RAW DATA -
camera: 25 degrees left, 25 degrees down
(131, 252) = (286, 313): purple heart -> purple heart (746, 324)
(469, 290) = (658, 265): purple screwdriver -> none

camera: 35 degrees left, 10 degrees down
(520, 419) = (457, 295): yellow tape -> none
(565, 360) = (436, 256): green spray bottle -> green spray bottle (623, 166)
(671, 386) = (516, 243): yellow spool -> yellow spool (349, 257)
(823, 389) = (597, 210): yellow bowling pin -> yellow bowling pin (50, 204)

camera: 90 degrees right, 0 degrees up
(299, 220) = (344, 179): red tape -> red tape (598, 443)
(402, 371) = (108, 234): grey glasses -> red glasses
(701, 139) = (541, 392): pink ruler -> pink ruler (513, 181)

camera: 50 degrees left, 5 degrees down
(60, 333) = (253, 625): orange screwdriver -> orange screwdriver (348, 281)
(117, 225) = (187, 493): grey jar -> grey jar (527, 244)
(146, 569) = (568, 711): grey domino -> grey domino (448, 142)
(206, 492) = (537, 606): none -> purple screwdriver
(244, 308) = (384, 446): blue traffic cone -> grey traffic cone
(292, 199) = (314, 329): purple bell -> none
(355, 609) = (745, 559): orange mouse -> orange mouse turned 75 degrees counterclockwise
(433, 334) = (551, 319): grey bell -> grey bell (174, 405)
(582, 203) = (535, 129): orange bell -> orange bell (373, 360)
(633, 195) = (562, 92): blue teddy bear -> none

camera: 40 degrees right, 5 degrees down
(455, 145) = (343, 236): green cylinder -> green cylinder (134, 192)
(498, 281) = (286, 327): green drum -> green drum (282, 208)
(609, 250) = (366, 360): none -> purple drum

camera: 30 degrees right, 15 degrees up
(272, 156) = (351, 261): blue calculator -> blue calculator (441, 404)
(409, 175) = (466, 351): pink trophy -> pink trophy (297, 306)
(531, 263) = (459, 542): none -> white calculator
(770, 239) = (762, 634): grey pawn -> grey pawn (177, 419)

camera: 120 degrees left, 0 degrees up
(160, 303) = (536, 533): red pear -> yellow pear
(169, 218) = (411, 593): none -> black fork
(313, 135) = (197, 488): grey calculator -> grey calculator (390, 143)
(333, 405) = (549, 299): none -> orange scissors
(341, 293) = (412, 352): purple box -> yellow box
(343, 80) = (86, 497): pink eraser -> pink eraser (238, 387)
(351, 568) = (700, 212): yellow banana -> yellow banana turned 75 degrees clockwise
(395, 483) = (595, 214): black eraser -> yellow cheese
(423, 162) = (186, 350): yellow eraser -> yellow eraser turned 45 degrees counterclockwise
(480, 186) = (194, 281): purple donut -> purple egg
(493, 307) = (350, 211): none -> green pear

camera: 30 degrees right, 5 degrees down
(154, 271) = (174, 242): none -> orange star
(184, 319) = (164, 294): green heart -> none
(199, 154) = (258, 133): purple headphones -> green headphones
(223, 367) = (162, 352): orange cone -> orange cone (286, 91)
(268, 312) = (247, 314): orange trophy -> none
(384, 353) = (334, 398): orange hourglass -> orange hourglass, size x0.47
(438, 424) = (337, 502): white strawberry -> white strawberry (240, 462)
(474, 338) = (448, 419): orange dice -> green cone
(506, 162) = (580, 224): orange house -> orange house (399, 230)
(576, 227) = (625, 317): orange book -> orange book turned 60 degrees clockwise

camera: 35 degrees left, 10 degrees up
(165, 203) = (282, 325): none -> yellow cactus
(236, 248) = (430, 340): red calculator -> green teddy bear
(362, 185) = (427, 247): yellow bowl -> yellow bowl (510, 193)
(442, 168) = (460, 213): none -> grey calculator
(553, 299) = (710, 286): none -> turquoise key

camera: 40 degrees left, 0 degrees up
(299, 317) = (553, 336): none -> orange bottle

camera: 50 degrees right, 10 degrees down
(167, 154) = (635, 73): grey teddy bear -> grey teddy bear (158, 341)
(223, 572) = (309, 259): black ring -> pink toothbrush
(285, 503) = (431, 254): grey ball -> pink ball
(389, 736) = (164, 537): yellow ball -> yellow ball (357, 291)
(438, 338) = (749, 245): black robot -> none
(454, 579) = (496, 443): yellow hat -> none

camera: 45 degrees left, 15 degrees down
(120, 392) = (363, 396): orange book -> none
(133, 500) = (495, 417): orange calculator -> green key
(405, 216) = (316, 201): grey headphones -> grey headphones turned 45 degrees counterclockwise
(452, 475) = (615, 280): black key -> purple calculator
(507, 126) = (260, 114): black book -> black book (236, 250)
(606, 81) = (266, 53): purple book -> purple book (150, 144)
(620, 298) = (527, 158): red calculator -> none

GOAL OF THE EXERCISE - Copy every record verbatim.

RESPONSE -
camera: 25 degrees left, 25 degrees down
(131, 252) = (286, 313): purple heart -> purple heart (746, 324)
(469, 290) = (658, 265): purple screwdriver -> none

camera: 35 degrees left, 10 degrees down
(520, 419) = (457, 295): yellow tape -> none
(565, 360) = (436, 256): green spray bottle -> green spray bottle (623, 166)
(671, 386) = (516, 243): yellow spool -> yellow spool (349, 257)
(823, 389) = (597, 210): yellow bowling pin -> yellow bowling pin (50, 204)

camera: 90 degrees right, 0 degrees up
(299, 220) = (344, 179): red tape -> red tape (598, 443)
(402, 371) = (108, 234): grey glasses -> red glasses
(701, 139) = (541, 392): pink ruler -> pink ruler (513, 181)

camera: 50 degrees left, 5 degrees down
(60, 333) = (253, 625): orange screwdriver -> orange screwdriver (348, 281)
(117, 225) = (187, 493): grey jar -> grey jar (527, 244)
(146, 569) = (568, 711): grey domino -> grey domino (448, 142)
(206, 492) = (537, 606): none -> purple screwdriver
(244, 308) = (384, 446): blue traffic cone -> grey traffic cone
(292, 199) = (314, 329): purple bell -> none
(355, 609) = (745, 559): orange mouse -> orange mouse turned 75 degrees counterclockwise
(433, 334) = (551, 319): grey bell -> grey bell (174, 405)
(582, 203) = (535, 129): orange bell -> orange bell (373, 360)
(633, 195) = (562, 92): blue teddy bear -> none

camera: 40 degrees right, 5 degrees down
(455, 145) = (343, 236): green cylinder -> green cylinder (134, 192)
(498, 281) = (286, 327): green drum -> green drum (282, 208)
(609, 250) = (366, 360): none -> purple drum

camera: 30 degrees right, 15 degrees up
(272, 156) = (351, 261): blue calculator -> blue calculator (441, 404)
(409, 175) = (466, 351): pink trophy -> pink trophy (297, 306)
(531, 263) = (459, 542): none -> white calculator
(770, 239) = (762, 634): grey pawn -> grey pawn (177, 419)

camera: 120 degrees left, 0 degrees up
(160, 303) = (536, 533): red pear -> yellow pear
(169, 218) = (411, 593): none -> black fork
(313, 135) = (197, 488): grey calculator -> grey calculator (390, 143)
(333, 405) = (549, 299): none -> orange scissors
(341, 293) = (412, 352): purple box -> yellow box
(343, 80) = (86, 497): pink eraser -> pink eraser (238, 387)
(351, 568) = (700, 212): yellow banana -> yellow banana turned 75 degrees clockwise
(395, 483) = (595, 214): black eraser -> yellow cheese
(423, 162) = (186, 350): yellow eraser -> yellow eraser turned 45 degrees counterclockwise
(480, 186) = (194, 281): purple donut -> purple egg
(493, 307) = (350, 211): none -> green pear

camera: 30 degrees right, 5 degrees down
(154, 271) = (174, 242): none -> orange star
(184, 319) = (164, 294): green heart -> none
(199, 154) = (258, 133): purple headphones -> green headphones
(223, 367) = (162, 352): orange cone -> orange cone (286, 91)
(268, 312) = (247, 314): orange trophy -> none
(384, 353) = (334, 398): orange hourglass -> orange hourglass, size x0.47
(438, 424) = (337, 502): white strawberry -> white strawberry (240, 462)
(474, 338) = (448, 419): orange dice -> green cone
(506, 162) = (580, 224): orange house -> orange house (399, 230)
(576, 227) = (625, 317): orange book -> orange book turned 60 degrees clockwise

camera: 35 degrees left, 10 degrees up
(165, 203) = (282, 325): none -> yellow cactus
(236, 248) = (430, 340): red calculator -> green teddy bear
(362, 185) = (427, 247): yellow bowl -> yellow bowl (510, 193)
(442, 168) = (460, 213): none -> grey calculator
(553, 299) = (710, 286): none -> turquoise key

camera: 40 degrees left, 0 degrees up
(299, 317) = (553, 336): none -> orange bottle

camera: 50 degrees right, 10 degrees down
(167, 154) = (635, 73): grey teddy bear -> grey teddy bear (158, 341)
(223, 572) = (309, 259): black ring -> pink toothbrush
(285, 503) = (431, 254): grey ball -> pink ball
(389, 736) = (164, 537): yellow ball -> yellow ball (357, 291)
(438, 338) = (749, 245): black robot -> none
(454, 579) = (496, 443): yellow hat -> none

camera: 45 degrees left, 15 degrees down
(120, 392) = (363, 396): orange book -> none
(133, 500) = (495, 417): orange calculator -> green key
(405, 216) = (316, 201): grey headphones -> grey headphones turned 45 degrees counterclockwise
(452, 475) = (615, 280): black key -> purple calculator
(507, 126) = (260, 114): black book -> black book (236, 250)
(606, 81) = (266, 53): purple book -> purple book (150, 144)
(620, 298) = (527, 158): red calculator -> none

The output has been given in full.